*DESCRIPTION OF THE TASK*: Scan the listing below for the word "cake" and copy every line that has it.

*INPUT*:
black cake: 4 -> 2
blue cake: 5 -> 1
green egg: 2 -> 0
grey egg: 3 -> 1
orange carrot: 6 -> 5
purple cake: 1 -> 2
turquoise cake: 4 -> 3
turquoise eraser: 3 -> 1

* * *

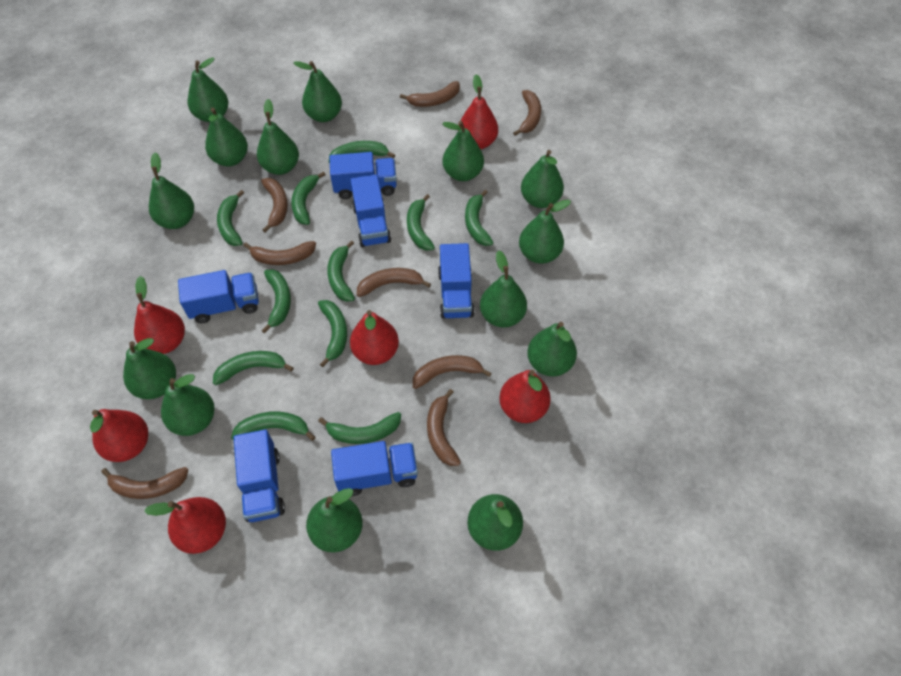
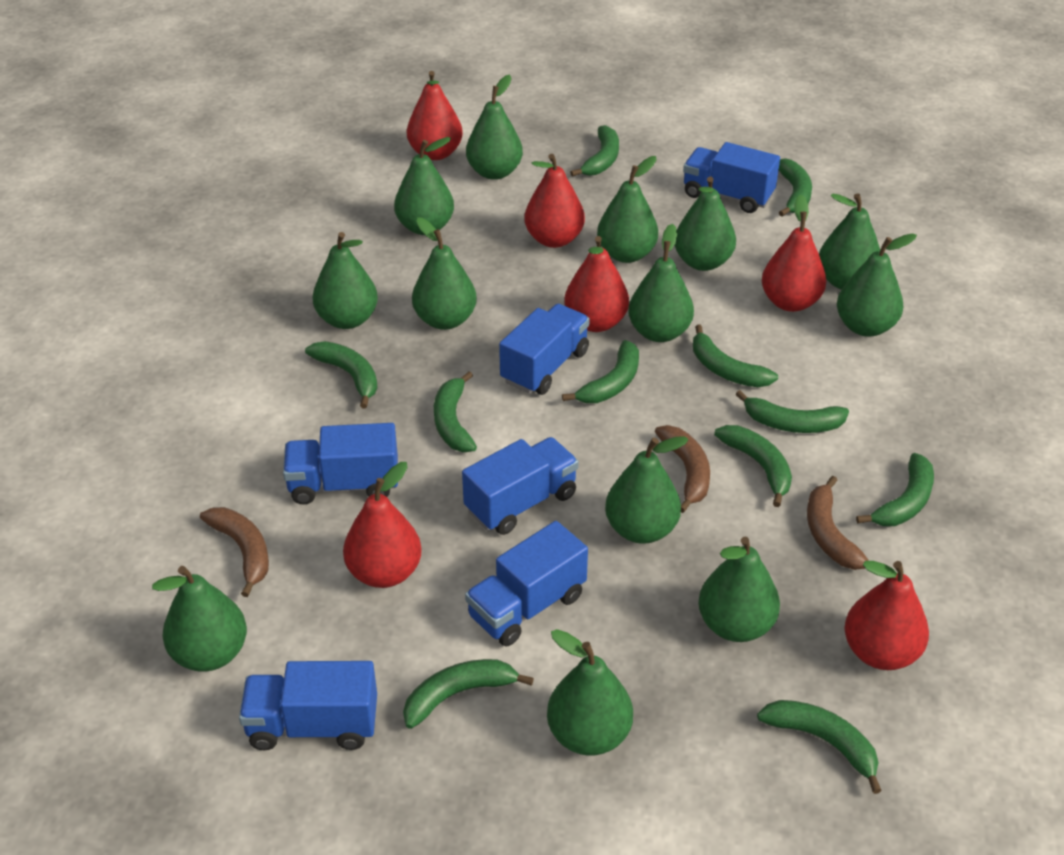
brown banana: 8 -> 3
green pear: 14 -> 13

*EXPECTED ANSWER*:
black cake: 4 -> 2
blue cake: 5 -> 1
purple cake: 1 -> 2
turquoise cake: 4 -> 3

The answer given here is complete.